▶ **Direction**:
Identify each line in the items below that contains the word "with" and copy those lines. Case counts.

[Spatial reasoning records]
-- Begin --
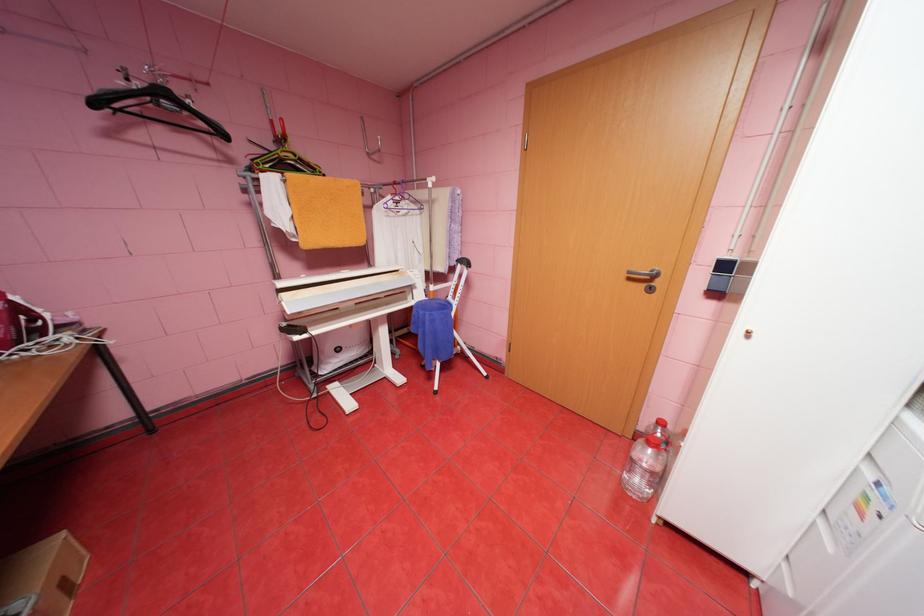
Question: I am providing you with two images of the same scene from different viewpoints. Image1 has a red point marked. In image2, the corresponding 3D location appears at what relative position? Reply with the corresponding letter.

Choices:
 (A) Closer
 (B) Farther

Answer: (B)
-- End --
▶ **Final result**:
Question: I am providing you with two images of the same scene from different viewpoints. Image1 has a red point marked. In image2, the corresponding 3D location appears at what relative position? Reply with the corresponding letter.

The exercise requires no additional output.